Task objective:
Begin at the line containing "U14: AND 74HC08" and give again every line to the end of the records, exactly, without the pictures.

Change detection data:
*****
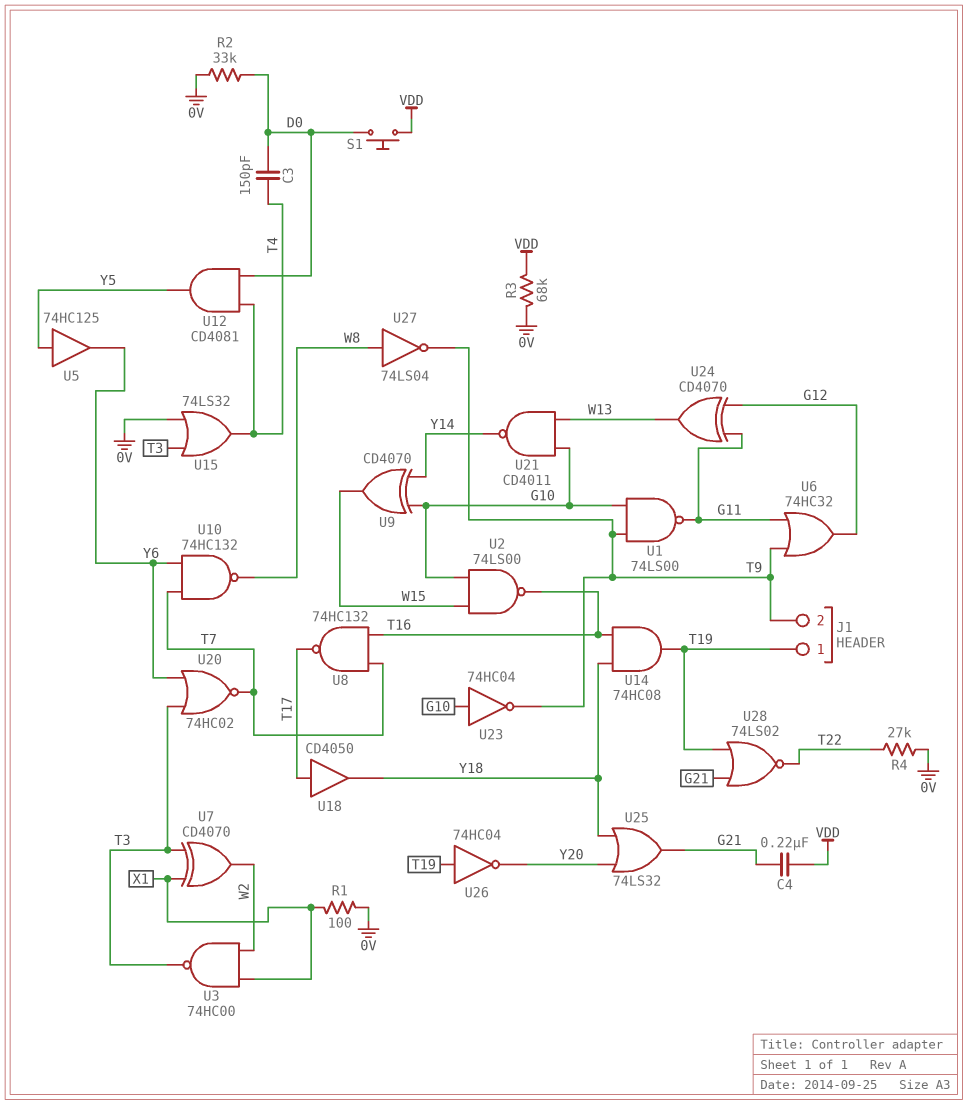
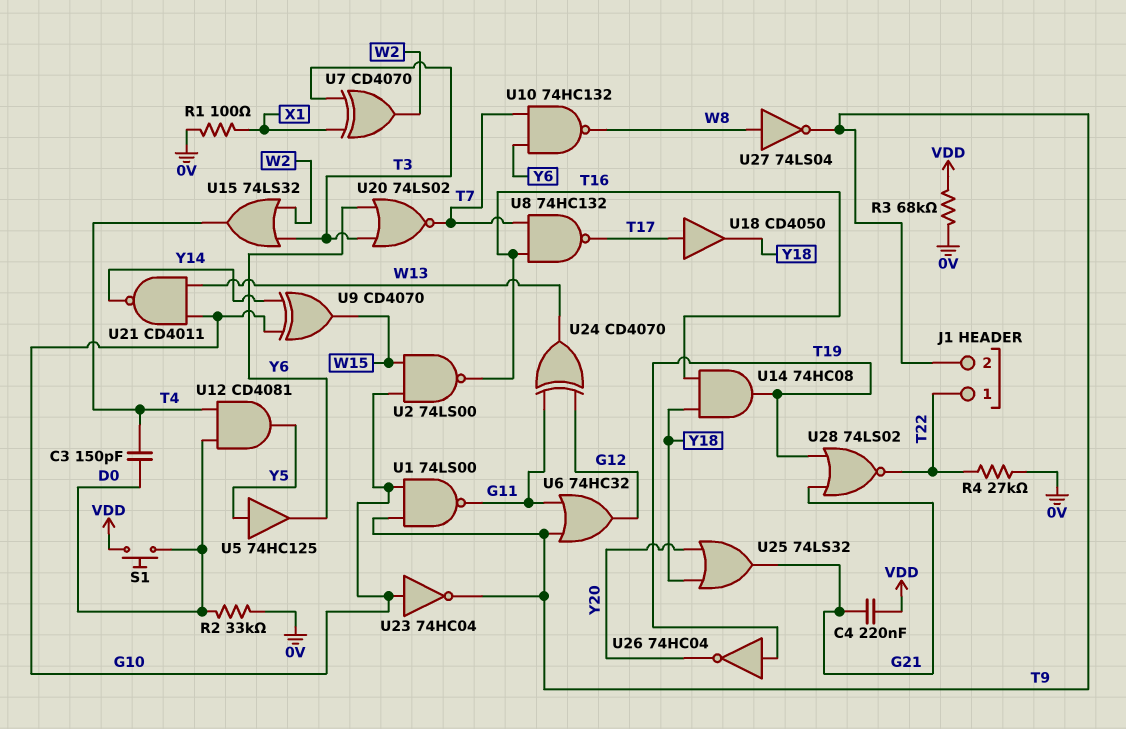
J1 pin 1: T19 -> T22
U3: NAND 74HC00 (in W2, in X1, out T3) -> none
U15: OR 74LS32 (in 0V, in T3, out T4) -> OR 74LS32 (in T3, in W2, out T4)
U20: NOR 74HC02 (in T3, in Y6, out T7) -> NOR 74LS02 (in T3, in Y6, out T7)

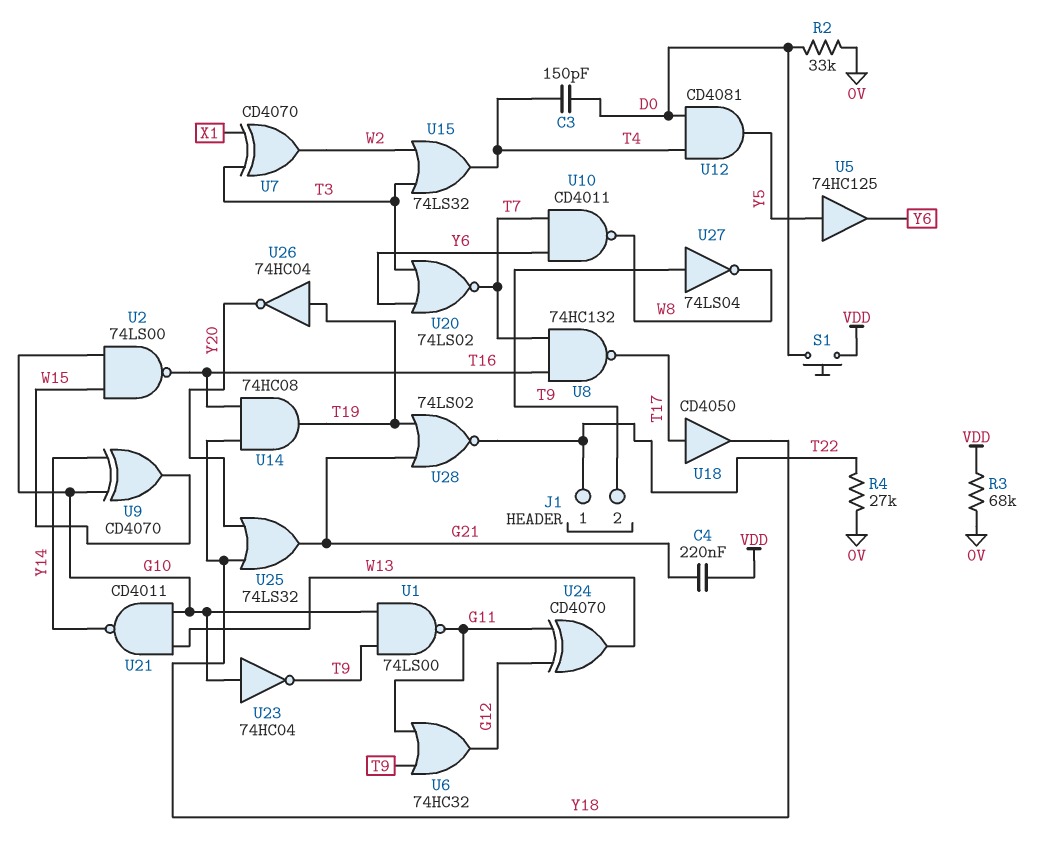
R1: 100 (0V, X1) -> none
U10: NAND 74HC132 (in T7, in Y6, out W8) -> NAND CD4011 (in T7, in Y6, out W8)
U27: NOT 74LS04 (in W8, out T9) -> NOT 74LS04 (in T9, out W8)

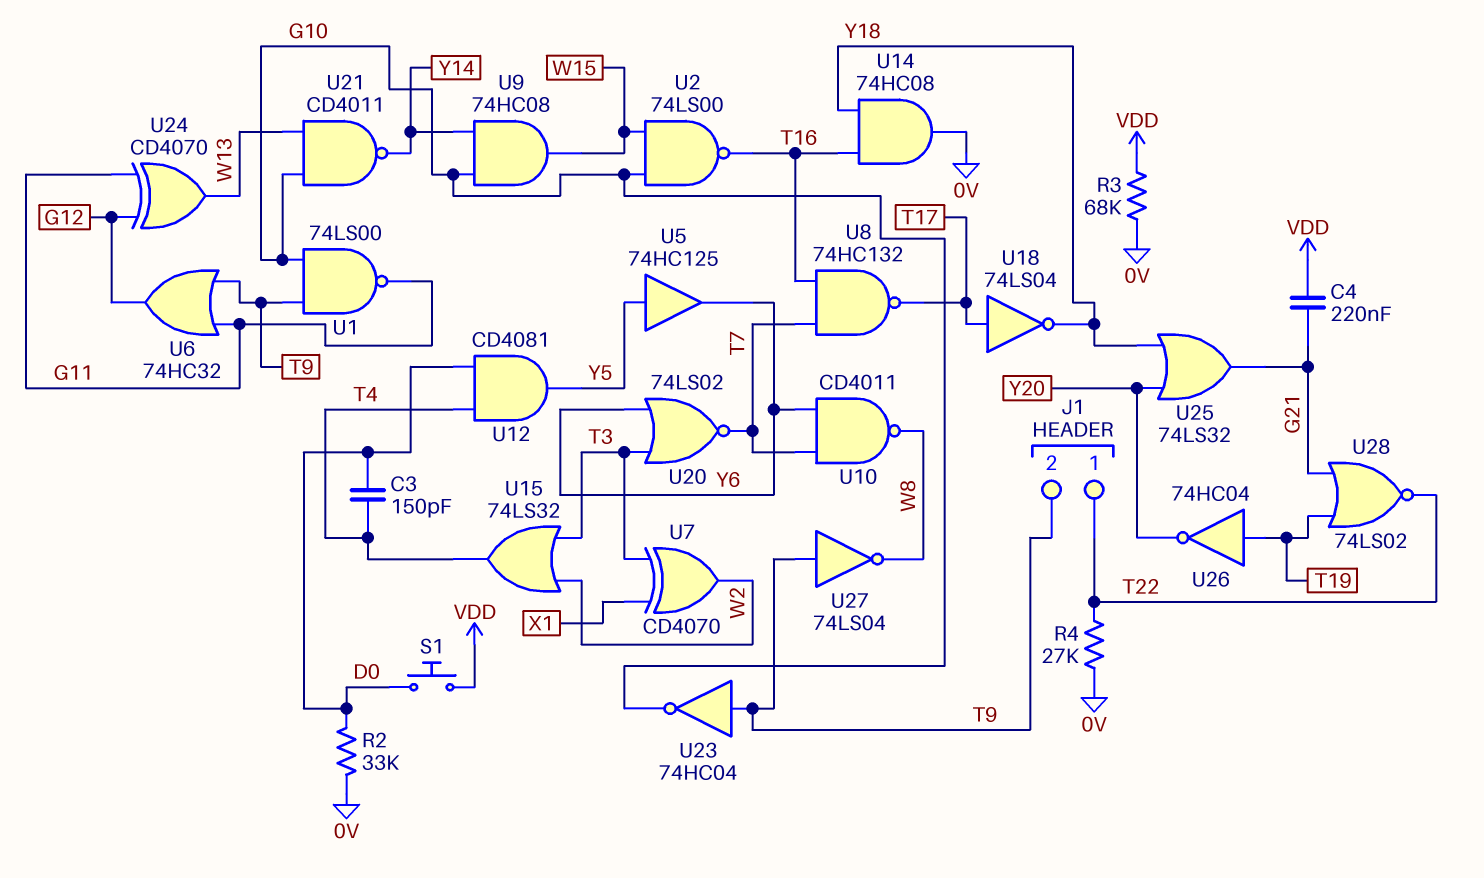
U9: XOR CD4070 (in G10, in Y14, out W15) -> AND 74HC08 (in G10, in Y14, out W15)
U14: AND 74HC08 (in T16, in Y18, out T19) -> AND 74HC08 (in T16, in Y18, out 0V)
U18: buffer CD4050 (in T17, out Y18) -> NOT 74LS04 (in T17, out Y18)
U23: NOT 74HC04 (in G10, out T9) -> NOT 74HC04 (in T9, out G10)

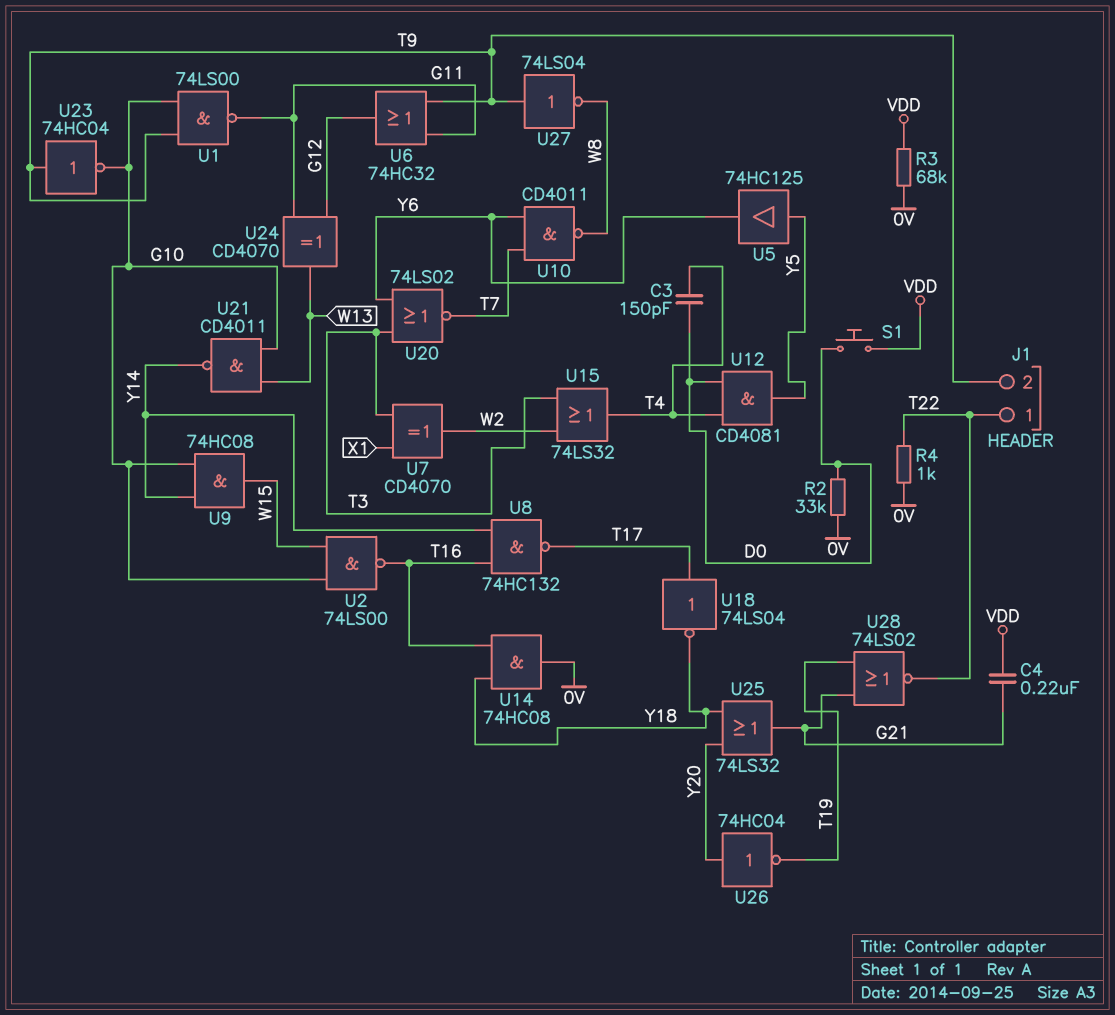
R4: 27k (0V, T22) -> 1k (0V, T22)
U8: NAND 74HC132 (in T7, in T16, out T17) -> NAND 74HC132 (in T16, in Y14, out T17)
U26: NOT 74HC04 (in T19, out Y20) -> NOT 74HC04 (in Y20, out T19)

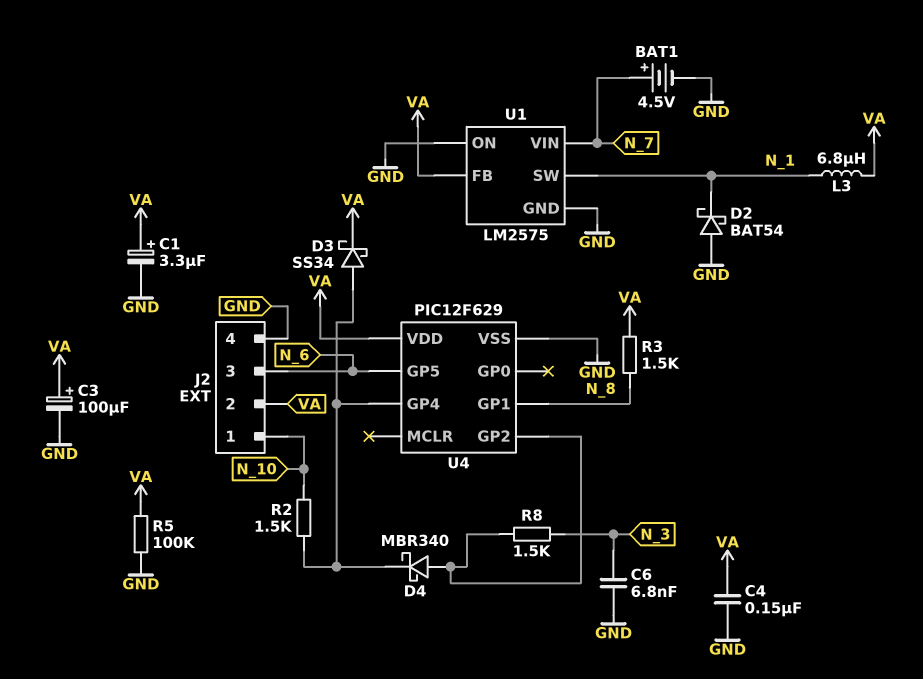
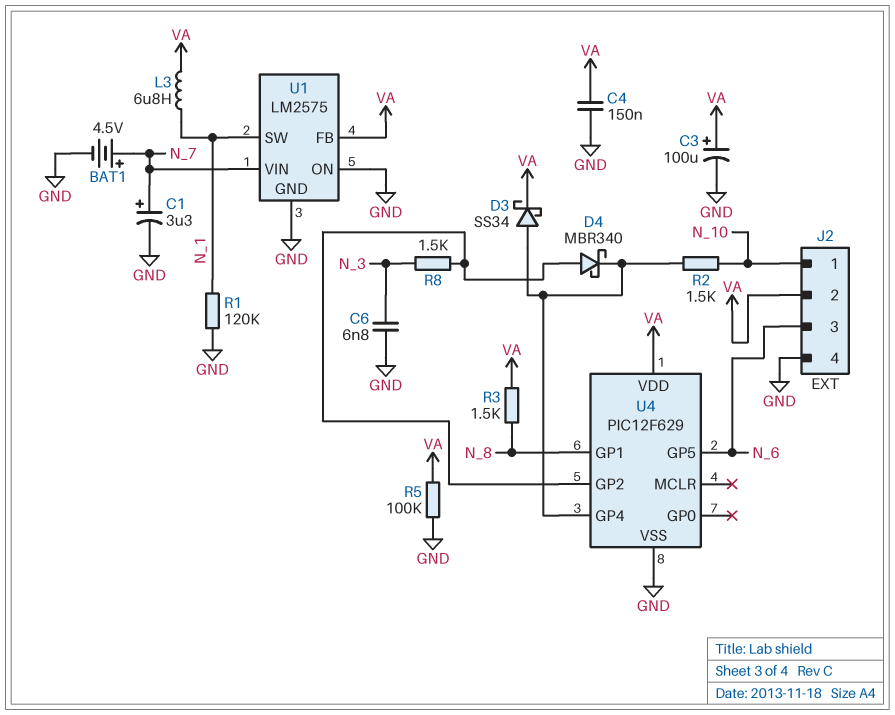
C1: 3.3uF (plus VA, minus GND) -> 3.3uF (plus N_7, minus GND)
D2: schottky BAT54 (A GND, K N_1) -> none
R1: none -> 120k (GND, N_1)

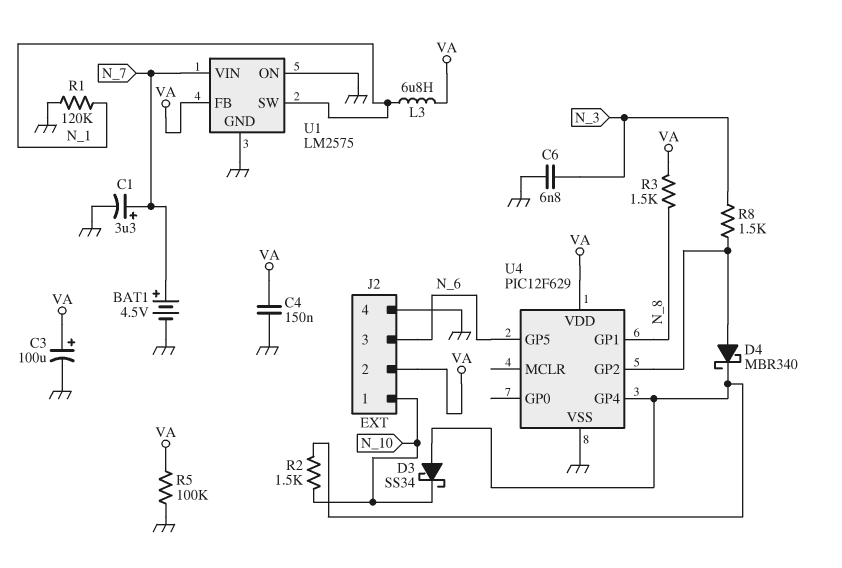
D3: schottky SS34 (A U4/GP4, K VA) -> schottky SS34 (A U4/GP4, K N_10)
*****
Finished task:
U14: AND 74HC08 (in T16, in Y18, out T19) -> AND 74HC08 (in T16, in Y18, out 0V)
U18: buffer CD4050 (in T17, out Y18) -> NOT 74LS04 (in T17, out Y18)
U23: NOT 74HC04 (in G10, out T9) -> NOT 74HC04 (in T9, out G10)

R4: 27k (0V, T22) -> 1k (0V, T22)
U8: NAND 74HC132 (in T7, in T16, out T17) -> NAND 74HC132 (in T16, in Y14, out T17)
U26: NOT 74HC04 (in T19, out Y20) -> NOT 74HC04 (in Y20, out T19)

C1: 3.3uF (plus VA, minus GND) -> 3.3uF (plus N_7, minus GND)
D2: schottky BAT54 (A GND, K N_1) -> none
R1: none -> 120k (GND, N_1)

D3: schottky SS34 (A U4/GP4, K VA) -> schottky SS34 (A U4/GP4, K N_10)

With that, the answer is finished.